*** Supplied entries

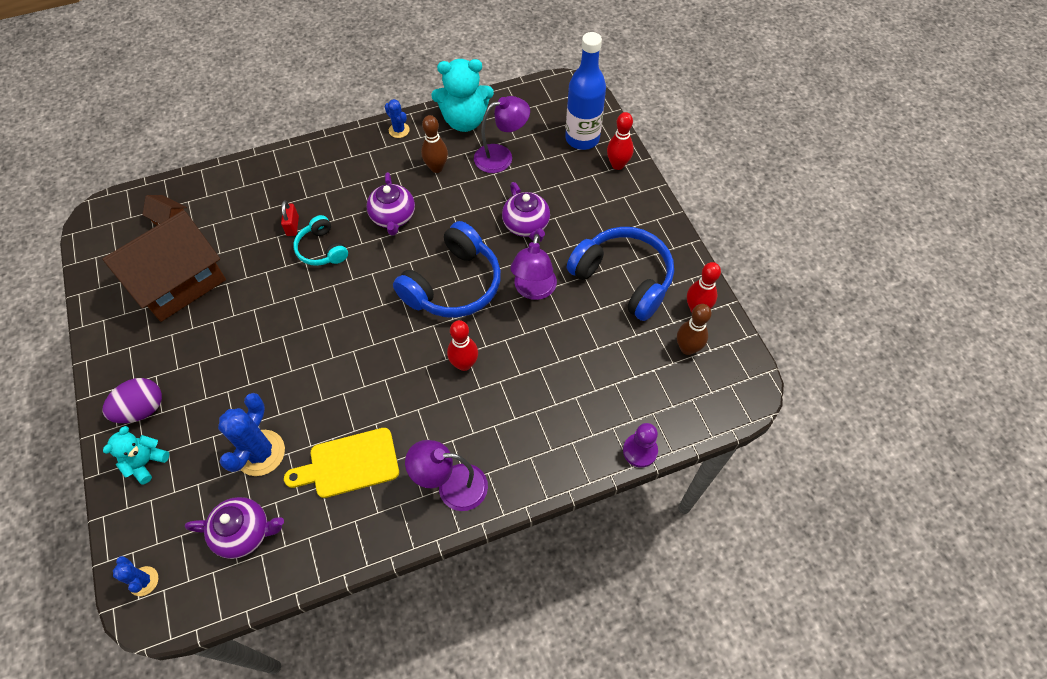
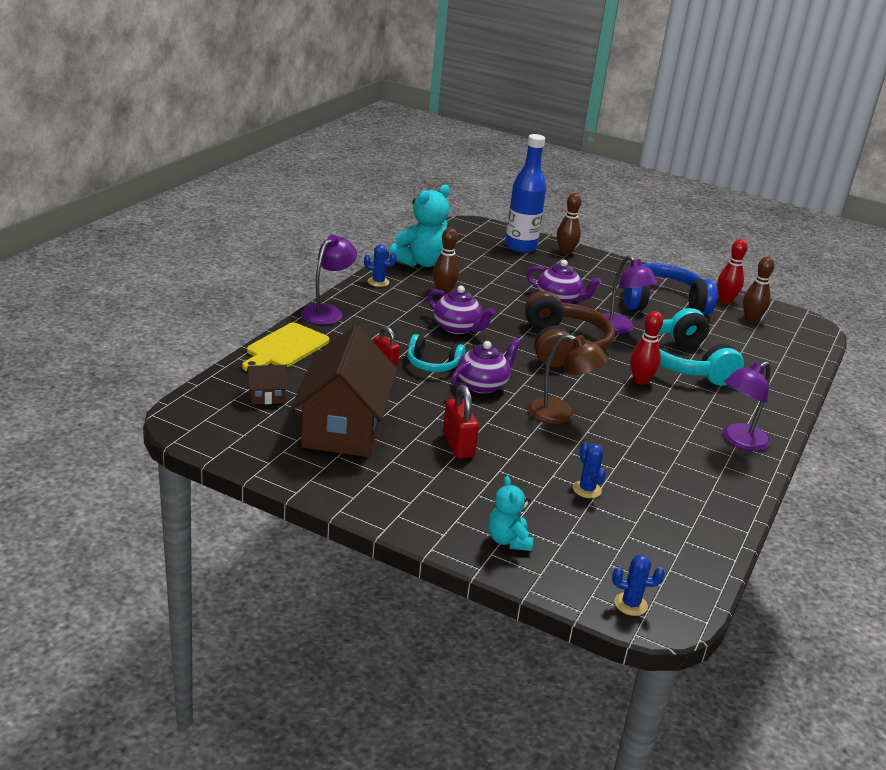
camera: 45 degrees left, 30 degrees down
(142, 409) = (448, 513): purple egg -> none
(232, 347) = (458, 445): none -> red padlock
(244, 532) = (653, 536): purple teapot -> purple teapot (482, 385)
(260, 453) = (586, 489): blue cactus -> blue cactus, size x0.55
(346, 362) = (560, 414): none -> brown lamp
(349, 464) = (657, 463): yellow cutting board -> yellow cutting board (285, 348)
(453, 285) = (563, 346): blue headphones -> brown headphones
(501, 156) = (481, 272): purple lamp -> purple lamp (327, 311)
(535, 367) = (685, 363): none -> turquoise headphones
(617, 165) = (565, 252): red bowling pin -> brown bowling pin
(640, 451) = (807, 374): purple pawn -> none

******

The answer must be the lines from the one containing "(453, 285) = (563, 346): blue" to the final line of the data above, copied exactly, both included, with nothing added.

(453, 285) = (563, 346): blue headphones -> brown headphones
(501, 156) = (481, 272): purple lamp -> purple lamp (327, 311)
(535, 367) = (685, 363): none -> turquoise headphones
(617, 165) = (565, 252): red bowling pin -> brown bowling pin
(640, 451) = (807, 374): purple pawn -> none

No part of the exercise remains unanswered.